● GOAL OF THE EXERCISE: Without including any picture, return the complete set of records exactly.

*** GIVEN ENTRIES ***

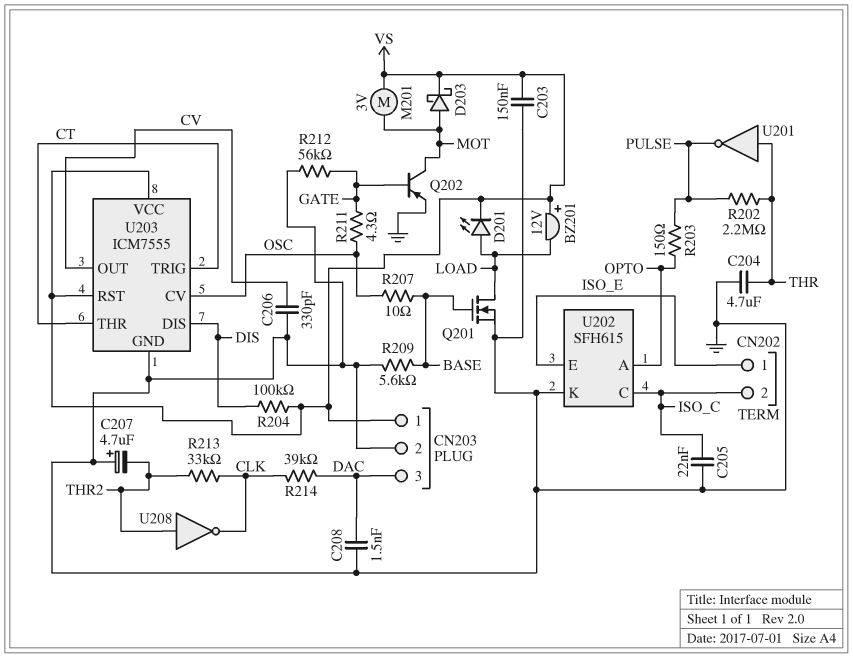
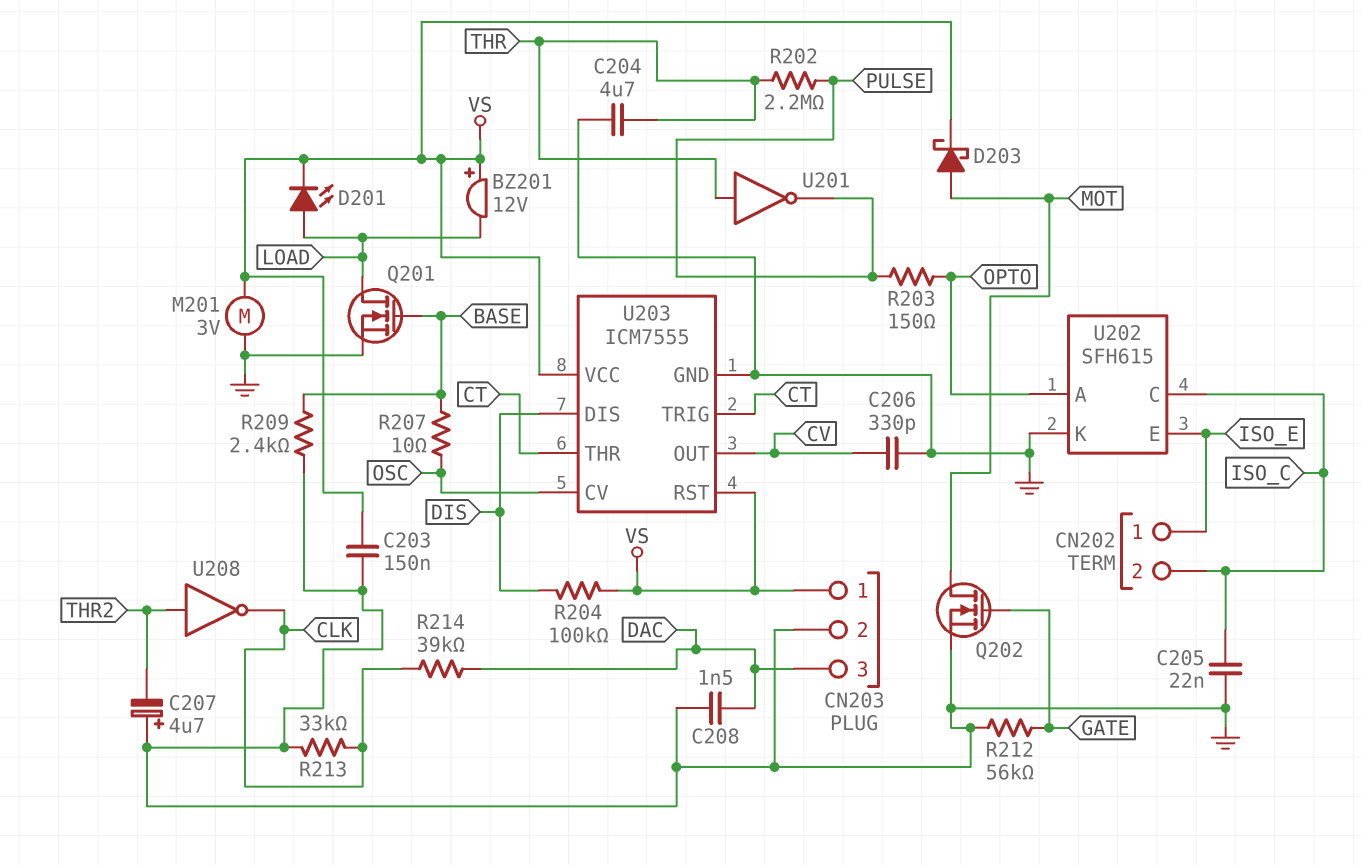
M201: motor 3V (MOT, VS) -> motor 3V (GND, VS)
Q202: PNP (B GATE, C MOT, E GND) -> NMOS (G GATE, D MOT, S GND)
R209: 5.6k (BASE, GND) -> 2.4k (BASE, GND)
R211: 4.3 (GATE, OSC) -> none
R213: 33k (CLK, THR2) -> 33k (CLK, GND)

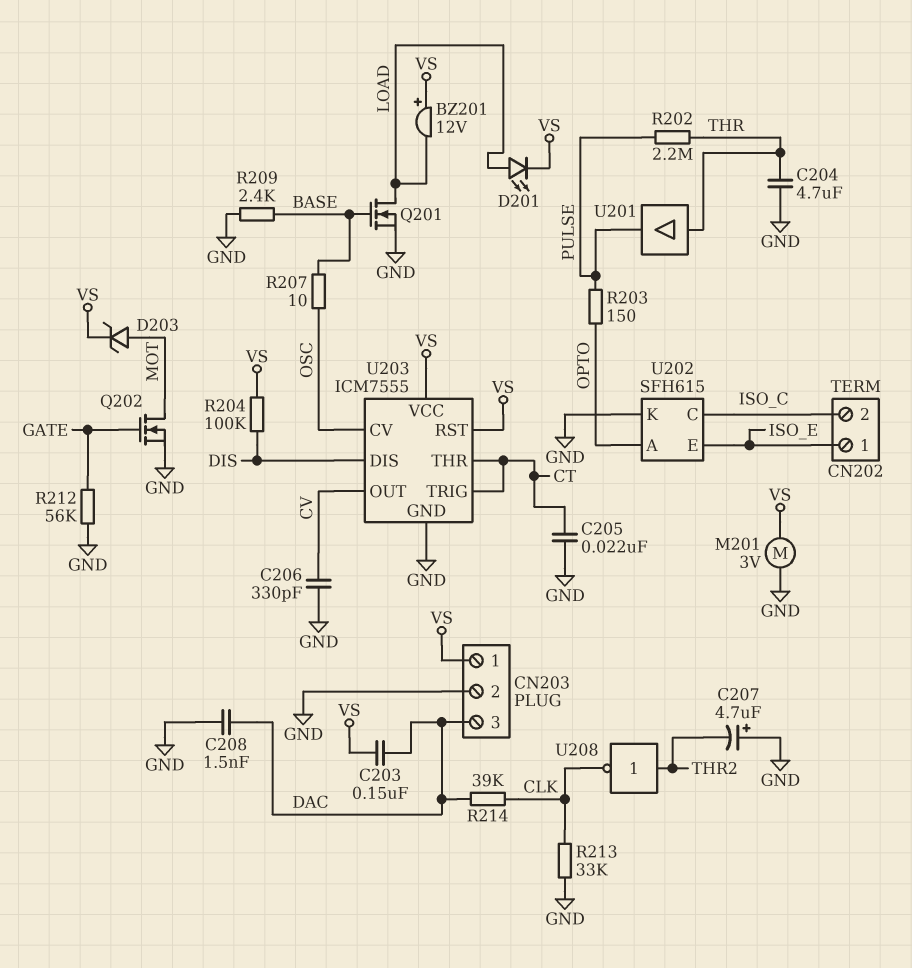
C203: 150nF (GND, VS) -> 150nF (DAC, VS)
C205: 22nF (GND, ISO_C) -> 22nF (CT, GND)
D203: schottky (A MOT, K VS) -> zener (A MOT, K VS)
U201: NOT (in THR, out PULSE) -> buffer (in THR, out PULSE)

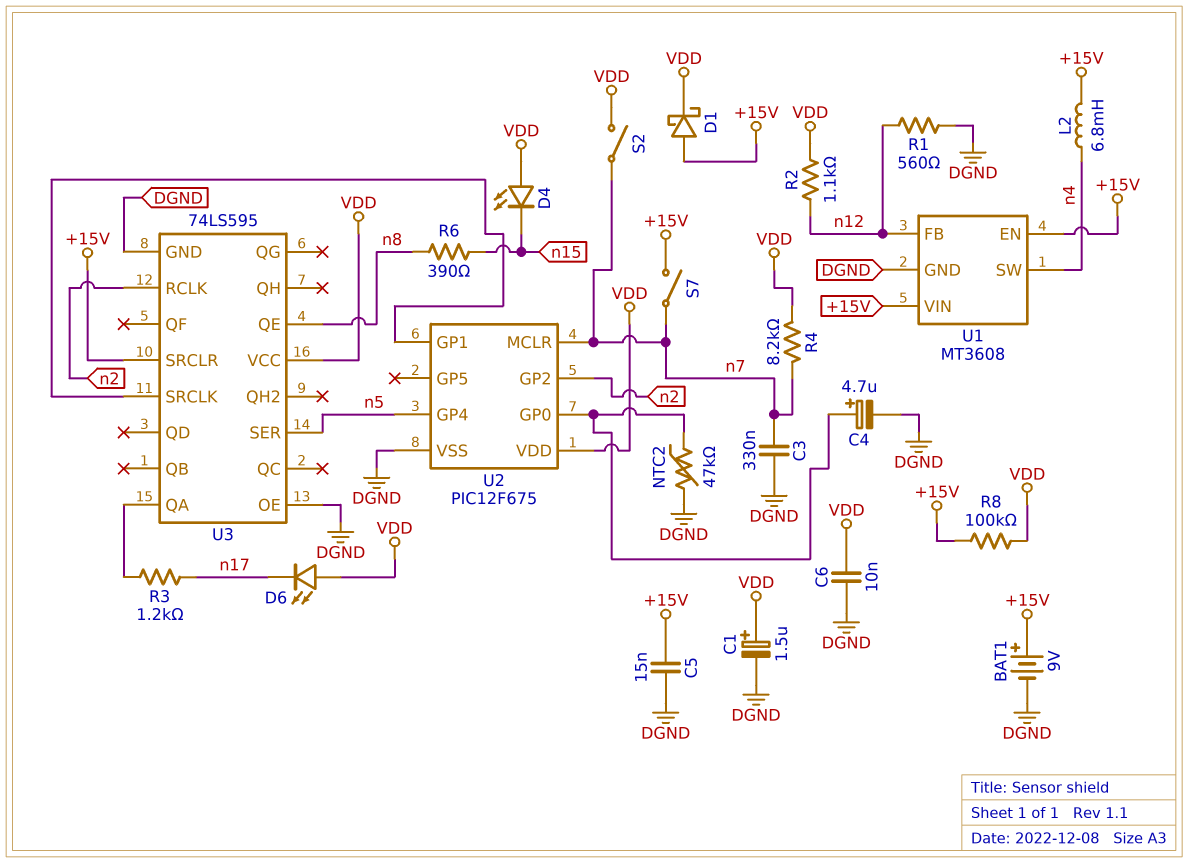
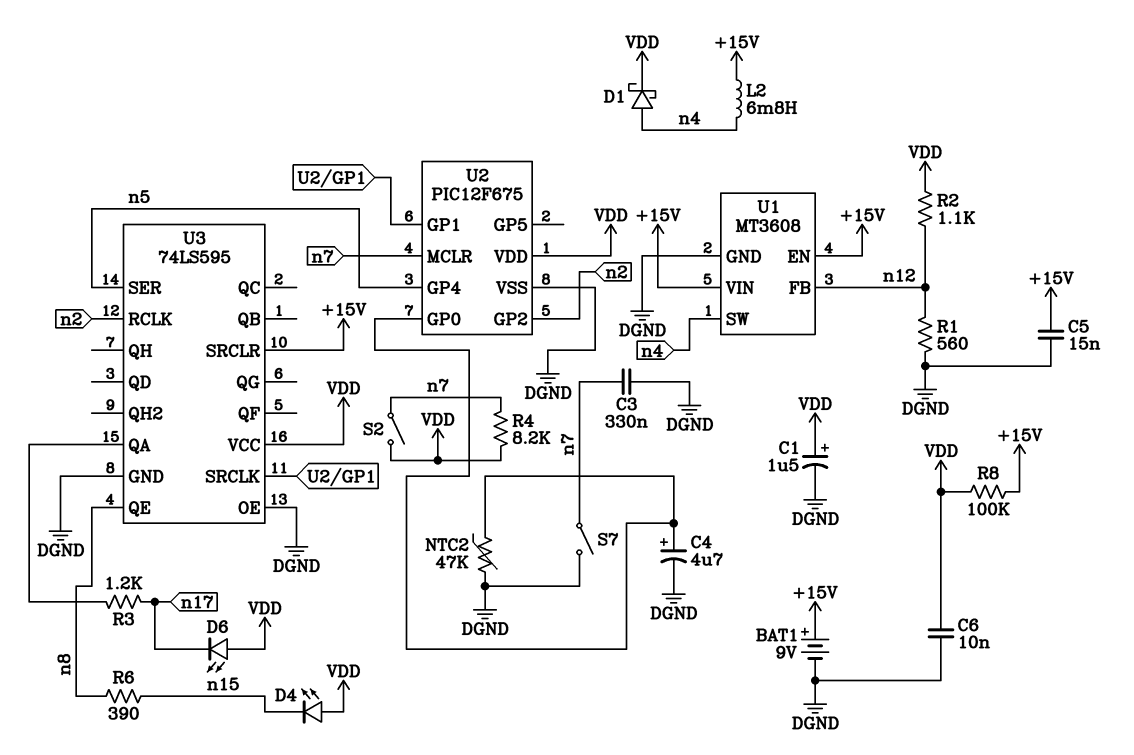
D1: schottky (A +15V, K VDD) -> schottky (A n4, K VDD)
S7: switch (+15V, n7) -> switch (DGND, n7)

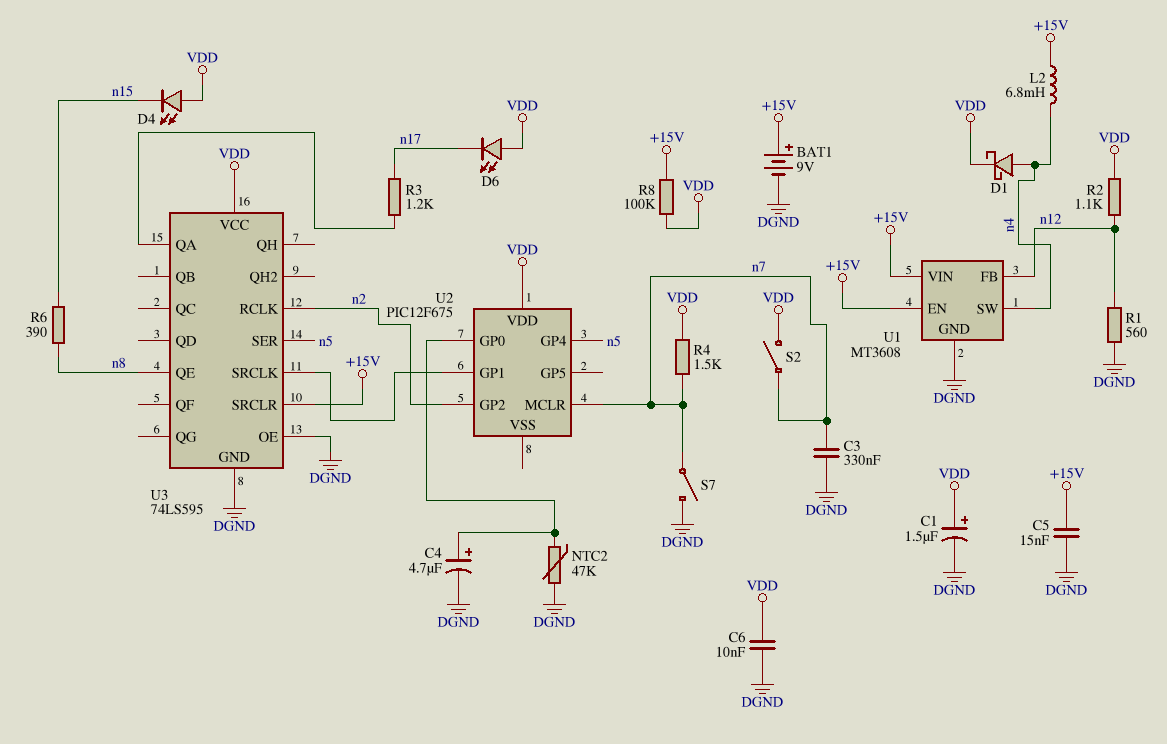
R4: 8.2k (VDD, n7) -> 1.5k (VDD, n7)
U2 pin VSS: DGND -> none

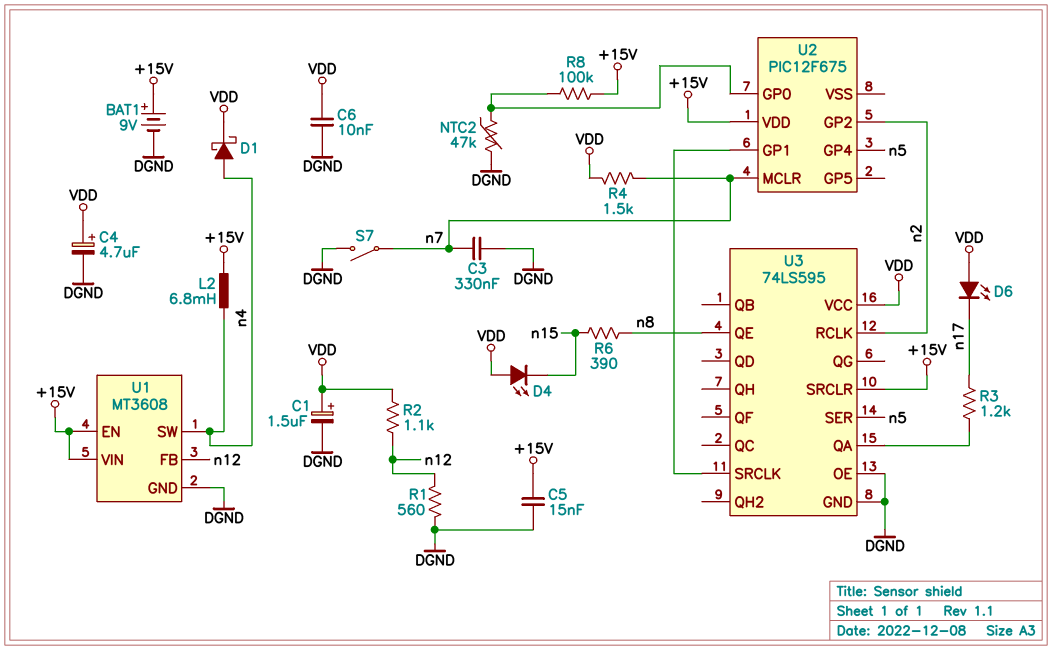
C4: 4.7uF (plus U2/GP0, minus DGND) -> 4.7uF (plus VDD, minus DGND)
R8: 100k (+15V, VDD) -> 100k (+15V, U2/GP0)
S2: switch (VDD, n7) -> none
U2 pin VDD: VDD -> +15V

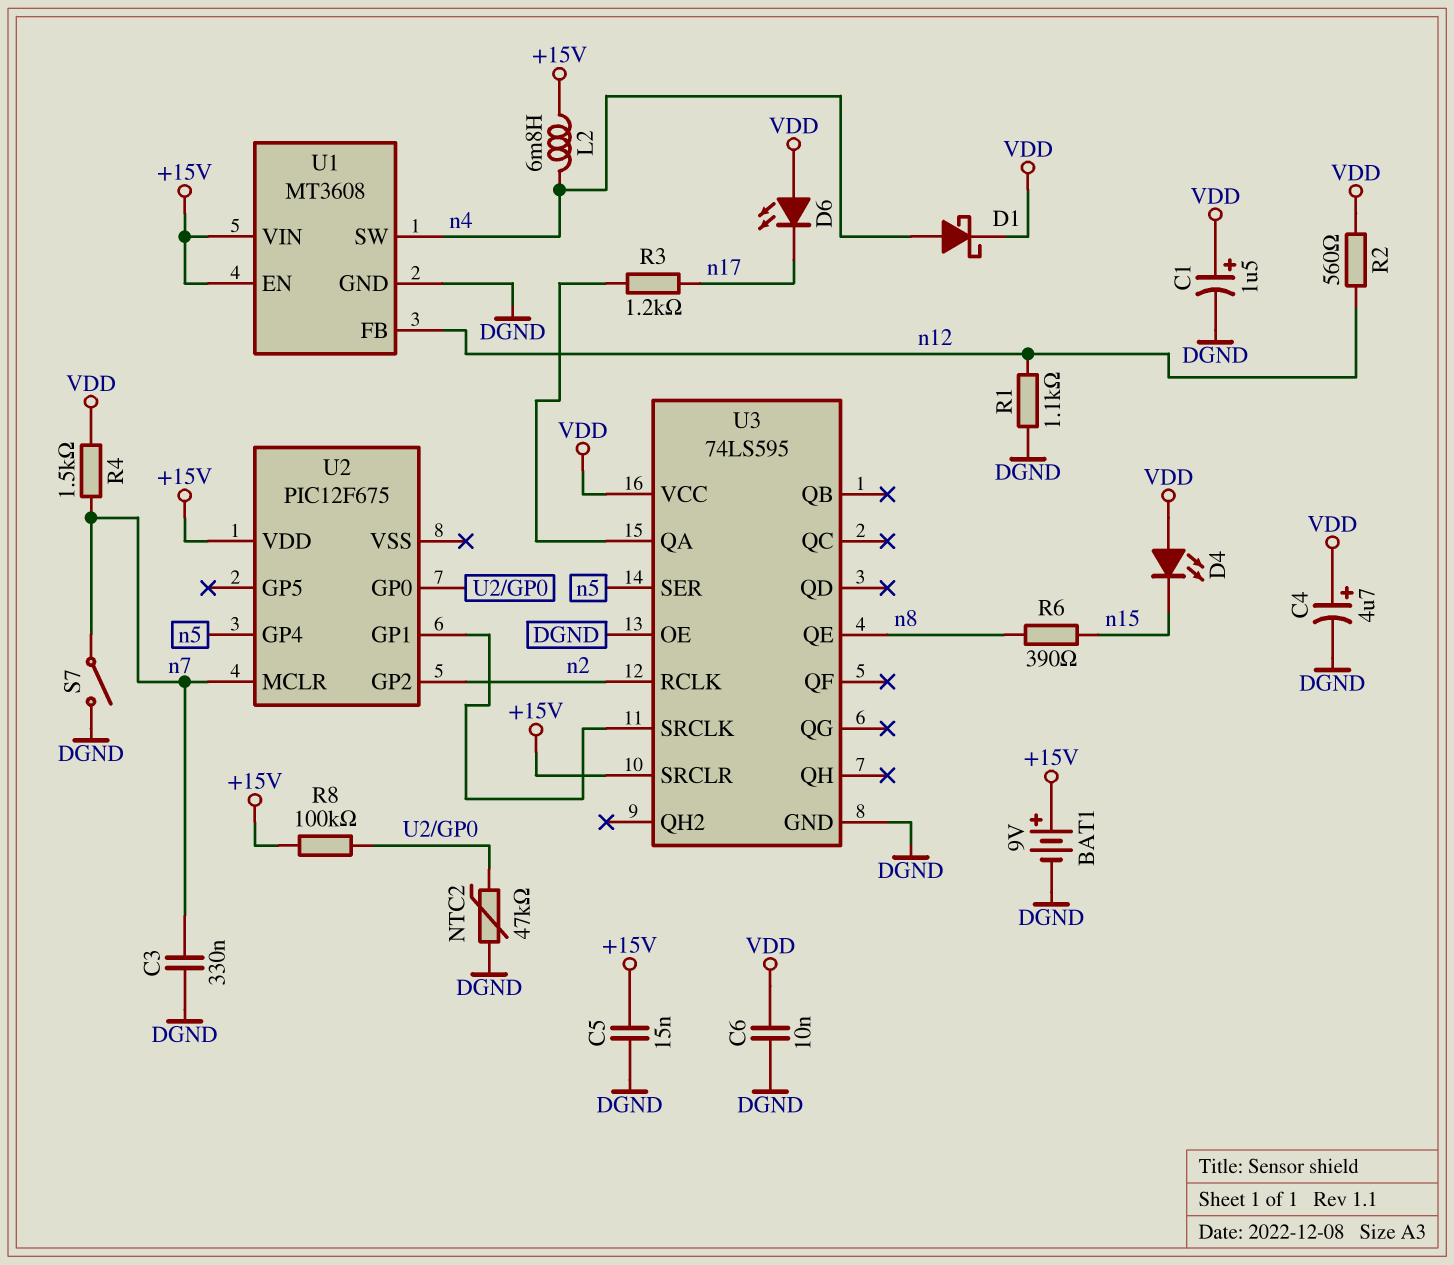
R1: 560 (DGND, n12) -> 1.1k (DGND, n12)
R2: 1.1k (VDD, n12) -> 560 (VDD, n12)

*** End of GIVEN ENTRIES ***

● EXPECTED ANSWER:
M201: motor 3V (MOT, VS) -> motor 3V (GND, VS)
Q202: PNP (B GATE, C MOT, E GND) -> NMOS (G GATE, D MOT, S GND)
R209: 5.6k (BASE, GND) -> 2.4k (BASE, GND)
R211: 4.3 (GATE, OSC) -> none
R213: 33k (CLK, THR2) -> 33k (CLK, GND)

C203: 150nF (GND, VS) -> 150nF (DAC, VS)
C205: 22nF (GND, ISO_C) -> 22nF (CT, GND)
D203: schottky (A MOT, K VS) -> zener (A MOT, K VS)
U201: NOT (in THR, out PULSE) -> buffer (in THR, out PULSE)

D1: schottky (A +15V, K VDD) -> schottky (A n4, K VDD)
S7: switch (+15V, n7) -> switch (DGND, n7)

R4: 8.2k (VDD, n7) -> 1.5k (VDD, n7)
U2 pin VSS: DGND -> none

C4: 4.7uF (plus U2/GP0, minus DGND) -> 4.7uF (plus VDD, minus DGND)
R8: 100k (+15V, VDD) -> 100k (+15V, U2/GP0)
S2: switch (VDD, n7) -> none
U2 pin VDD: VDD -> +15V

R1: 560 (DGND, n12) -> 1.1k (DGND, n12)
R2: 1.1k (VDD, n12) -> 560 (VDD, n12)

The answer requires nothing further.